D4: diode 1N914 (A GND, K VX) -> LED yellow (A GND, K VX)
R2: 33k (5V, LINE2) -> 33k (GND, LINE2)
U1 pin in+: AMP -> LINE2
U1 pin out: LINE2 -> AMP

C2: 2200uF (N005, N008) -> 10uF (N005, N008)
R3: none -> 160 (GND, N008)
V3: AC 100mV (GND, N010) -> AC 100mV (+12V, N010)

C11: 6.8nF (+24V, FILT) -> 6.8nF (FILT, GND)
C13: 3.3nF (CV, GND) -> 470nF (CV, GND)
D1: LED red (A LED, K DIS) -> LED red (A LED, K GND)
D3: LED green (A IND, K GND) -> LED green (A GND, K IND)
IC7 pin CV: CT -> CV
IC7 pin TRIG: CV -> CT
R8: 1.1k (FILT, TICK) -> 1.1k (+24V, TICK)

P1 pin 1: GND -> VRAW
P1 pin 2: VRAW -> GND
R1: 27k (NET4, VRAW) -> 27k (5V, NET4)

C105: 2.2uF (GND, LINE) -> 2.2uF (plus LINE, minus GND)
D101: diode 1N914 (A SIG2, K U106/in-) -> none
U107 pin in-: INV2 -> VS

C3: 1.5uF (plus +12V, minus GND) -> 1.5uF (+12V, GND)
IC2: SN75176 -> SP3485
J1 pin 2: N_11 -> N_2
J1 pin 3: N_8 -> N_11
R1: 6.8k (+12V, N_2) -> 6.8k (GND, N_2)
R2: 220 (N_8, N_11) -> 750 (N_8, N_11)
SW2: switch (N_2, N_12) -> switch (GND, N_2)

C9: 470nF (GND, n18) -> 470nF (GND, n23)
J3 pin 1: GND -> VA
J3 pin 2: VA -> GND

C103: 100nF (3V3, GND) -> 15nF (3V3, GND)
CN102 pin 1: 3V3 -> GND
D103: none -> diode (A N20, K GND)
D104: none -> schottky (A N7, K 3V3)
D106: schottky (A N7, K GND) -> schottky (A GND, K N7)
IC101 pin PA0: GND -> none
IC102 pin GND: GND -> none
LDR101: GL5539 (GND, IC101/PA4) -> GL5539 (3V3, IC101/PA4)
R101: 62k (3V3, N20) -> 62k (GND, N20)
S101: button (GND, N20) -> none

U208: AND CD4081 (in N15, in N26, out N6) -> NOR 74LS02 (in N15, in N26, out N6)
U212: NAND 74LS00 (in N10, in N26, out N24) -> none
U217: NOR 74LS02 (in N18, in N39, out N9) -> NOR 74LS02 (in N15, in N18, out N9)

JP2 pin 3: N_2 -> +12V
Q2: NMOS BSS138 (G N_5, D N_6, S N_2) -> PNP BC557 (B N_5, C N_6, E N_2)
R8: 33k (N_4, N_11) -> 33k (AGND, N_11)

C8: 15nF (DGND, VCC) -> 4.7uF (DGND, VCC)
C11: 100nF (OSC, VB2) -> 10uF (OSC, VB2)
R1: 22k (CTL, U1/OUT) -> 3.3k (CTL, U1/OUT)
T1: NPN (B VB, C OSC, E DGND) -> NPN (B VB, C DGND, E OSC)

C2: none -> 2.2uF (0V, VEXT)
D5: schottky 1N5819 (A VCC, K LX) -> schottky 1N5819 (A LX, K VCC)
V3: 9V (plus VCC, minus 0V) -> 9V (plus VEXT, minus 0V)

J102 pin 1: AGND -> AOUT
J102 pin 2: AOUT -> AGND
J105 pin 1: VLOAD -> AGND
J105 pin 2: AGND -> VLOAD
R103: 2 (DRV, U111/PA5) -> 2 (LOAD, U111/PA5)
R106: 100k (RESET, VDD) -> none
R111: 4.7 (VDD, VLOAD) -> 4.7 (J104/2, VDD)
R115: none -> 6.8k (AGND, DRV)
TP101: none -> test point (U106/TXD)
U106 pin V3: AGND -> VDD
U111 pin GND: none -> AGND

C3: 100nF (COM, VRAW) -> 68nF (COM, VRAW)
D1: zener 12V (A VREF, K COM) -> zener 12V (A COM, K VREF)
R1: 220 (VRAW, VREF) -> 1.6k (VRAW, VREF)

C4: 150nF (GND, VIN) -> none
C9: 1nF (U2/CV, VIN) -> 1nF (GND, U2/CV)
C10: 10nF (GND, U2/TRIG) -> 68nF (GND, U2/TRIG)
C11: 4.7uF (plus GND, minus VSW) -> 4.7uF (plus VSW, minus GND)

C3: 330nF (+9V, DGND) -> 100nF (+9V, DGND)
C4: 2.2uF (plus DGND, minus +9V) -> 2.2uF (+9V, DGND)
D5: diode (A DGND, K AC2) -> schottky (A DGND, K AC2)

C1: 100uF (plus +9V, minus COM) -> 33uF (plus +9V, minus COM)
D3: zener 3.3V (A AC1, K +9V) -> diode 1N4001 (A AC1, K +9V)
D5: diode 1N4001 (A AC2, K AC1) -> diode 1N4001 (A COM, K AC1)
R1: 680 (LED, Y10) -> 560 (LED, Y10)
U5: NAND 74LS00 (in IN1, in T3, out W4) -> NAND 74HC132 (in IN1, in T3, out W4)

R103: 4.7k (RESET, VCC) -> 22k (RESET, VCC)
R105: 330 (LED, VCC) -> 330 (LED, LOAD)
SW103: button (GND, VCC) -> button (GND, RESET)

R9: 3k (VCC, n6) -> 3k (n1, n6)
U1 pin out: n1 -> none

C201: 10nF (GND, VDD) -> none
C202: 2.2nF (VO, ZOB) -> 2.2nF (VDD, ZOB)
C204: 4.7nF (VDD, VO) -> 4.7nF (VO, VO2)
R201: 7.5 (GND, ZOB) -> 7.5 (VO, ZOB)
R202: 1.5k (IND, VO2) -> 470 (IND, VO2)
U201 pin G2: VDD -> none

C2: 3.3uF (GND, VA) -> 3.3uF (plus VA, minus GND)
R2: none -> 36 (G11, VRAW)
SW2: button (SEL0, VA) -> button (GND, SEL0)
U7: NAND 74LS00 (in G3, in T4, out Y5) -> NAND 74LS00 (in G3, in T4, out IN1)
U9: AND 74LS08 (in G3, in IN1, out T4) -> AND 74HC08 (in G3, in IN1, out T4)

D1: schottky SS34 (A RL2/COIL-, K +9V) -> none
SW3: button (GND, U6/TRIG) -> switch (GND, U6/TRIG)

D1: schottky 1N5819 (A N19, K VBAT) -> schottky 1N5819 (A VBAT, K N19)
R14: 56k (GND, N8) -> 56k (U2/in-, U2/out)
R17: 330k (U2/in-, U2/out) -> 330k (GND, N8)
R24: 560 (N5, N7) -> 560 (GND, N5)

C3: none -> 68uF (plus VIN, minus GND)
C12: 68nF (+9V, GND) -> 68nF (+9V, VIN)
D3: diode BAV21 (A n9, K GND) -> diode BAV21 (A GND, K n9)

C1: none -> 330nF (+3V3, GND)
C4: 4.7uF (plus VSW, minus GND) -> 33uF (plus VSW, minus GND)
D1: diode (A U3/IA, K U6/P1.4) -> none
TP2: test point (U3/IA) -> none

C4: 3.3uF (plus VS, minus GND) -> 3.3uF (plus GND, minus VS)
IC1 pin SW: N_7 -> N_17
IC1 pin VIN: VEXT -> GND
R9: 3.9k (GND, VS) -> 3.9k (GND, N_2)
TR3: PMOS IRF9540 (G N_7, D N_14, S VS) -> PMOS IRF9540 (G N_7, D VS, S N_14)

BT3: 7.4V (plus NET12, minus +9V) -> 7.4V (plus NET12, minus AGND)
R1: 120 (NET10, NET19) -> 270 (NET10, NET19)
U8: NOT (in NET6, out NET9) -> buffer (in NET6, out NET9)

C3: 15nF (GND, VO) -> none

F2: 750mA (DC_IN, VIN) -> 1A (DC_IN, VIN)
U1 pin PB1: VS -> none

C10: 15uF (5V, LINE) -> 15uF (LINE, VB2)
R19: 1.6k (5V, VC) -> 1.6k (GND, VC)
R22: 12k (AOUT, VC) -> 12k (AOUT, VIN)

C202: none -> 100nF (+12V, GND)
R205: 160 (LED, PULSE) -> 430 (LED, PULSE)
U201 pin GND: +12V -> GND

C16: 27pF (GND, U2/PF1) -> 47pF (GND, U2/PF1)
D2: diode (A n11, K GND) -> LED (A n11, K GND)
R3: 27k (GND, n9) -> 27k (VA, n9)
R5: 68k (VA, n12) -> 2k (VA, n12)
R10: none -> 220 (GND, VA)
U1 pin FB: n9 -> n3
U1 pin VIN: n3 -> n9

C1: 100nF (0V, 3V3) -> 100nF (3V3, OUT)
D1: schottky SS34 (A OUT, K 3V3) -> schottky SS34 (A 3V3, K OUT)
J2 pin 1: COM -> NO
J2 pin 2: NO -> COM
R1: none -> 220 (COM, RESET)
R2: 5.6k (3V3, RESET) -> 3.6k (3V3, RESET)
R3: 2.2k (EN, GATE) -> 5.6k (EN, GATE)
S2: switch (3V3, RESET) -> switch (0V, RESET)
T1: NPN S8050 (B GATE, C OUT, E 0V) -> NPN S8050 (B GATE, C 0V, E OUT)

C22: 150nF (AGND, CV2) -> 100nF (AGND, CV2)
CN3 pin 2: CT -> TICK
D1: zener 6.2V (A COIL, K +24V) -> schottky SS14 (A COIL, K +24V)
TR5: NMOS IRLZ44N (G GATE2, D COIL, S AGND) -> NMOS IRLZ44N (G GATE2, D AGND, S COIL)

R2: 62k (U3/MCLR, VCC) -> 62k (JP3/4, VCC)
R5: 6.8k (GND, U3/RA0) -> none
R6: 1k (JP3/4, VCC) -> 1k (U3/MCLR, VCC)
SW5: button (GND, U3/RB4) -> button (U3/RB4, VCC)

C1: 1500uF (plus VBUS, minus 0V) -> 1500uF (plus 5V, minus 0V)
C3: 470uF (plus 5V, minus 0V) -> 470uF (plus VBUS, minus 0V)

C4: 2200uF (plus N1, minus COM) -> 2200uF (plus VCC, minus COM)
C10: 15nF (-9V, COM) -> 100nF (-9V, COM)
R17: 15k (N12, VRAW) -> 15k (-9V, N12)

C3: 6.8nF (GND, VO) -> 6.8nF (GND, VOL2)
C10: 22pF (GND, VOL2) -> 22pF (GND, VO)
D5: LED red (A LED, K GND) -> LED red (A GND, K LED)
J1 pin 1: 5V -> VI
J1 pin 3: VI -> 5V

|---|

WHAT THE EXERCISE ASKS
Above are the entries. Output exactly the lines beginning with the line that has "C1: 1500uF (plus" and ending with the line that has "R17: 15k (N12, VRAW) -> 15k (-9V, N12)".

WORKED SOLUTION
C1: 1500uF (plus VBUS, minus 0V) -> 1500uF (plus 5V, minus 0V)
C3: 470uF (plus 5V, minus 0V) -> 470uF (plus VBUS, minus 0V)

C4: 2200uF (plus N1, minus COM) -> 2200uF (plus VCC, minus COM)
C10: 15nF (-9V, COM) -> 100nF (-9V, COM)
R17: 15k (N12, VRAW) -> 15k (-9V, N12)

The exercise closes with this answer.